**Dataset extract:**
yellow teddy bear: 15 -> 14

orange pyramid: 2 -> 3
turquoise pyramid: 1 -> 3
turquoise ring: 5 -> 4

**Exercise:** Exactly how many lines of the listing above contain the string "turquoise"? Give no more than the number.

**Response for this exercise:** 2